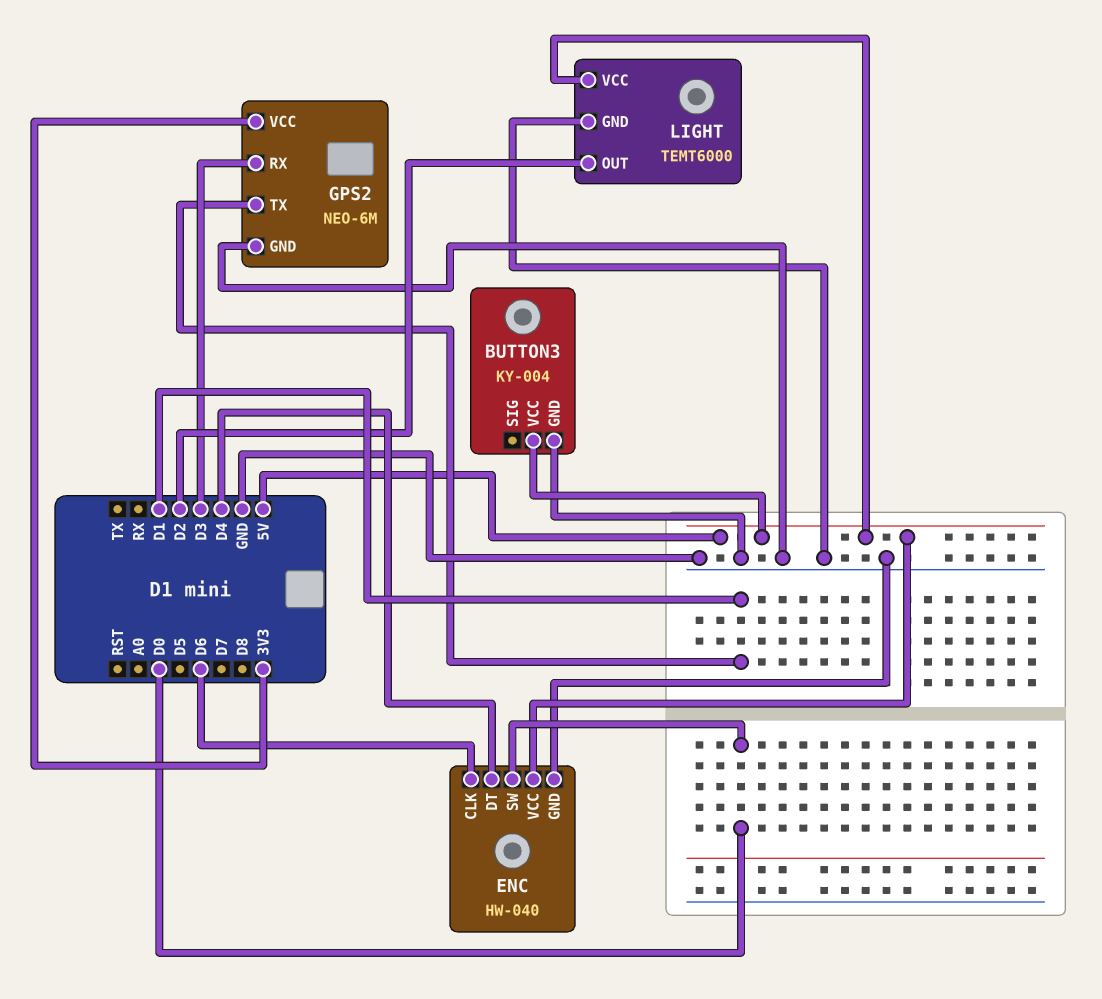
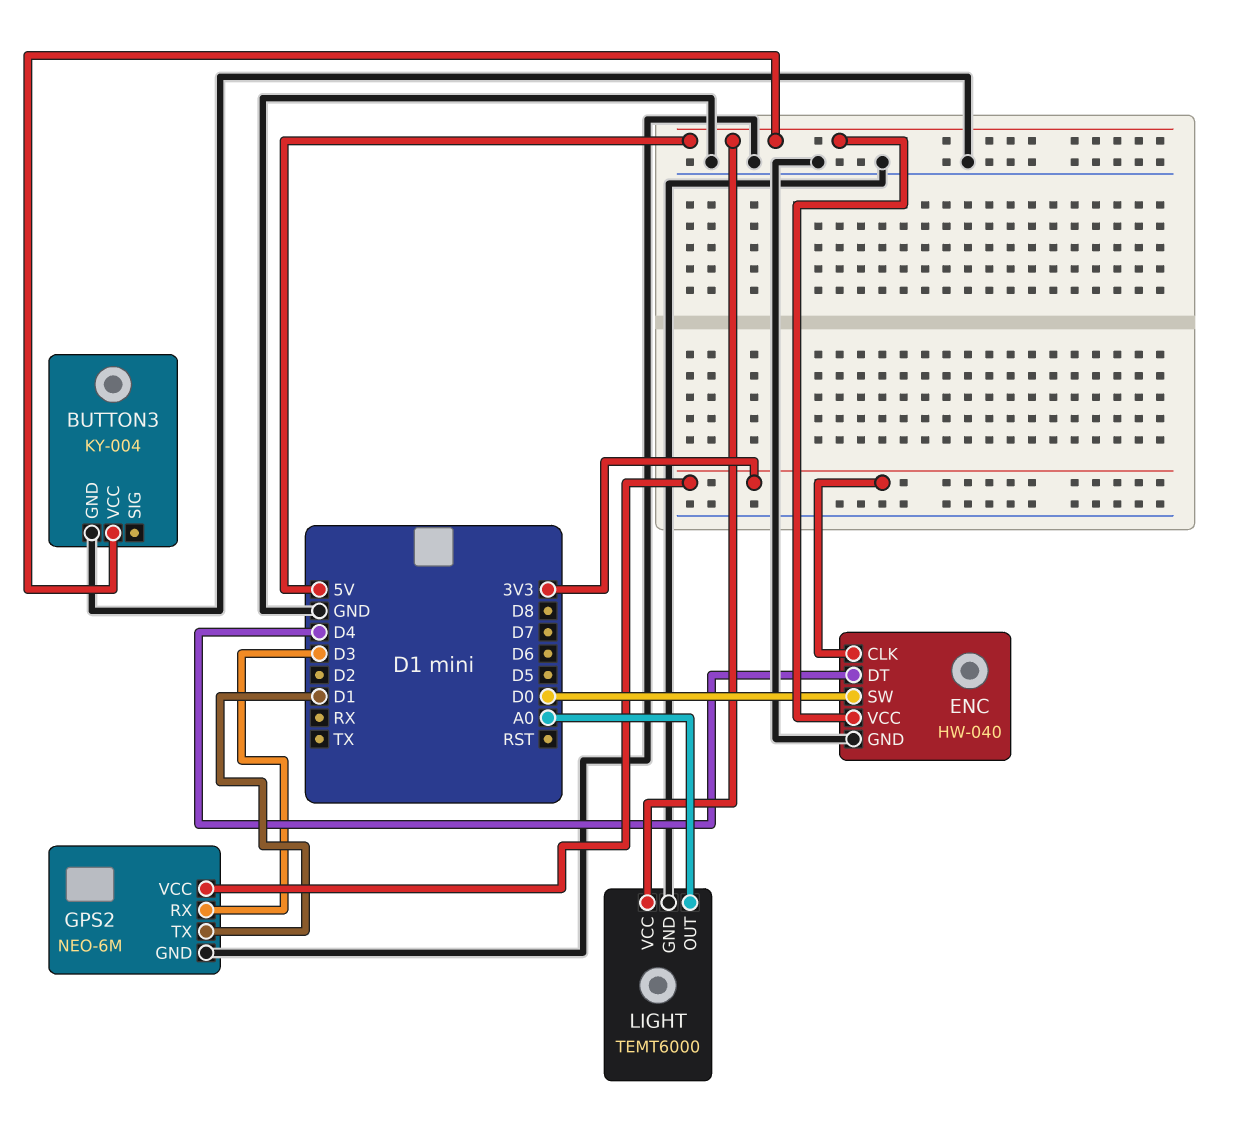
ENC pin CLK: D6 -> 3V3
LIGHT pin OUT: D2 -> A0

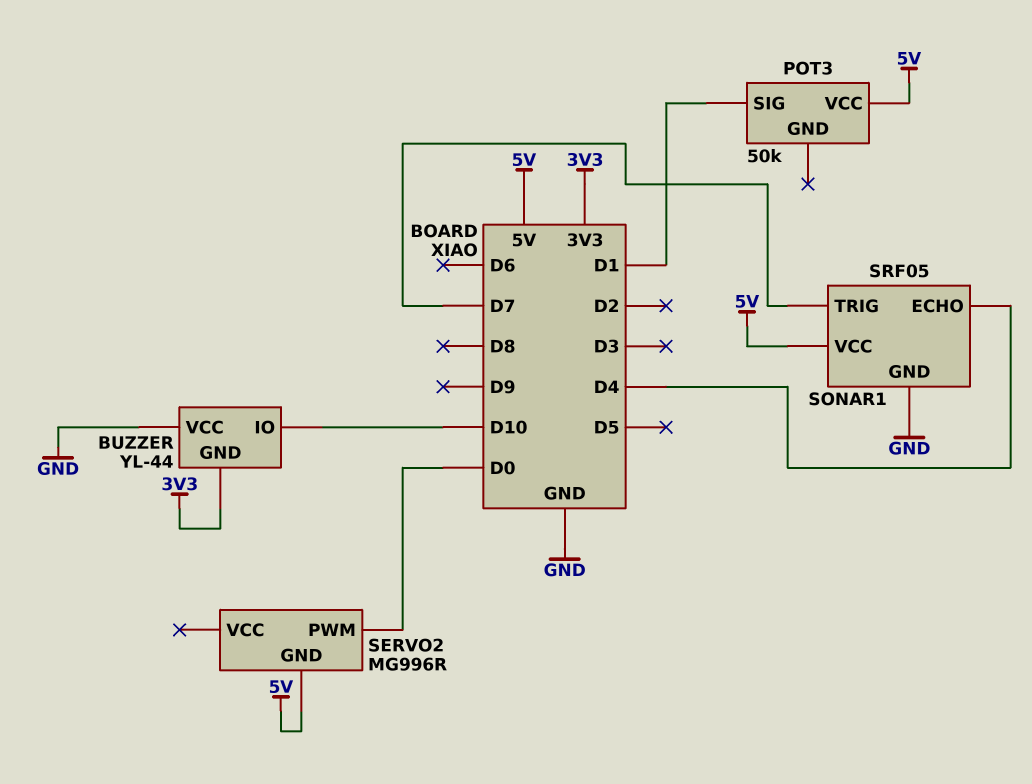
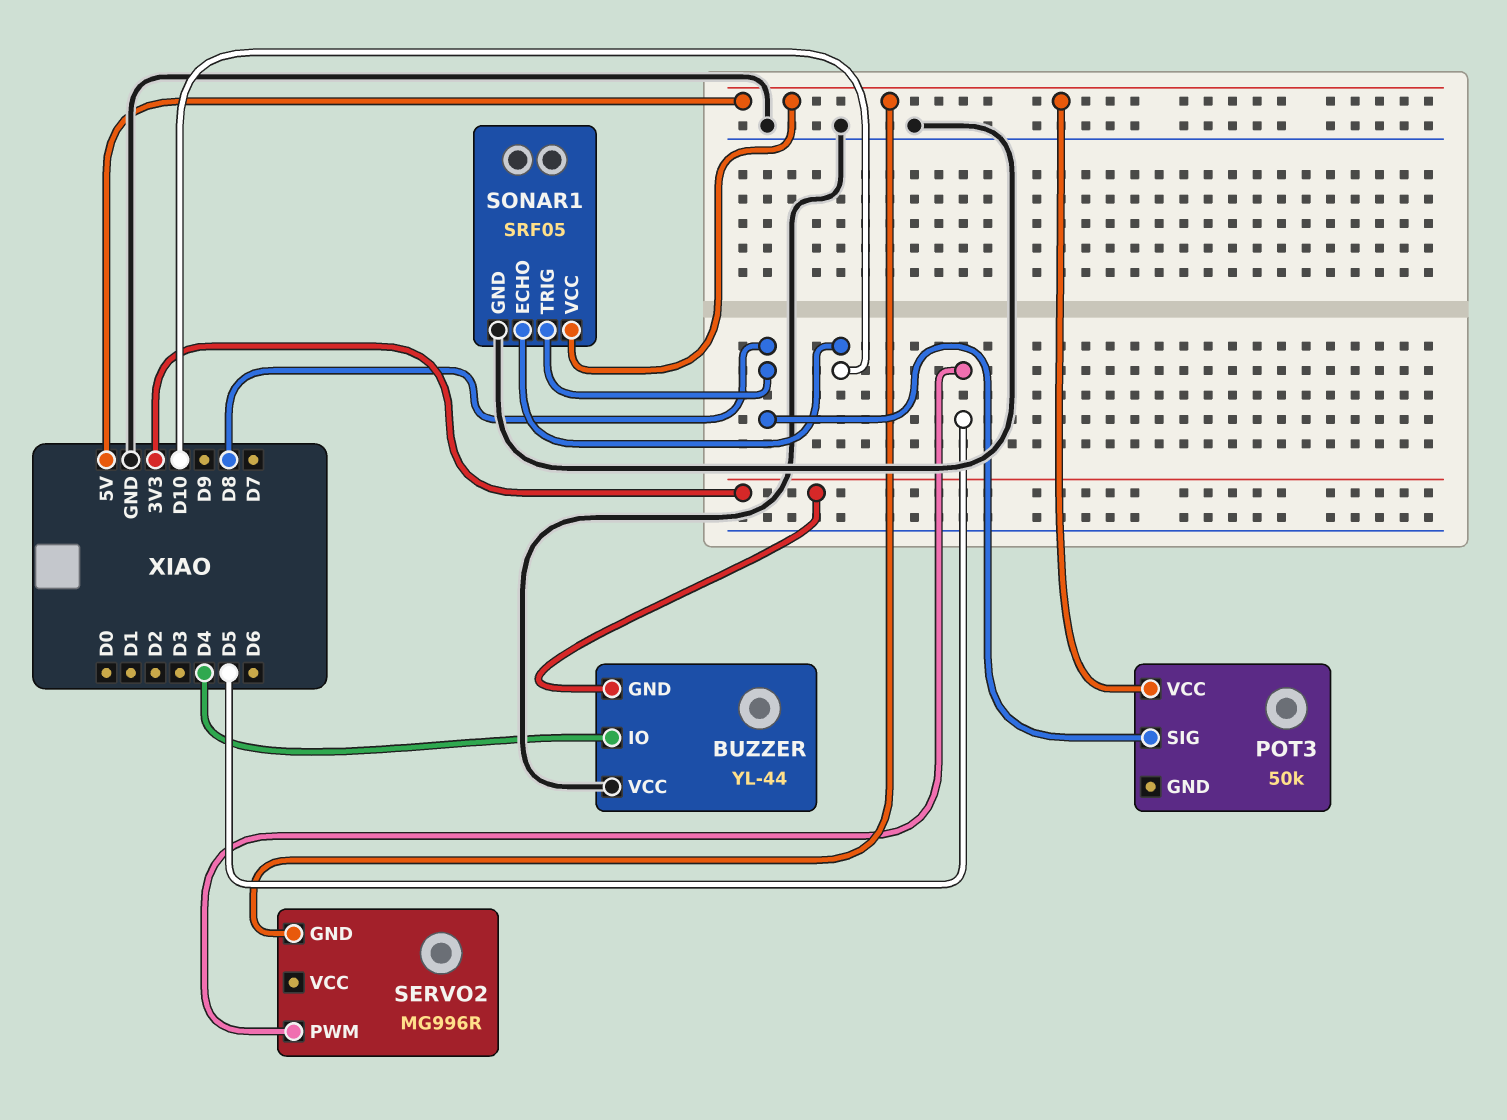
BUZZER pin IO: D10 -> D4
POT3 pin SIG: D1 -> D8
SERVO2 pin PWM: D0 -> D5
SONAR1 pin ECHO: D4 -> D10
SONAR1 pin TRIG: D7 -> D8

════

YOUR ASSIGNMENT
When you copy the data above, reproduce each line exactly and skip every image.

COMPLETED EXERCISE
ENC pin CLK: D6 -> 3V3
LIGHT pin OUT: D2 -> A0

BUZZER pin IO: D10 -> D4
POT3 pin SIG: D1 -> D8
SERVO2 pin PWM: D0 -> D5
SONAR1 pin ECHO: D4 -> D10
SONAR1 pin TRIG: D7 -> D8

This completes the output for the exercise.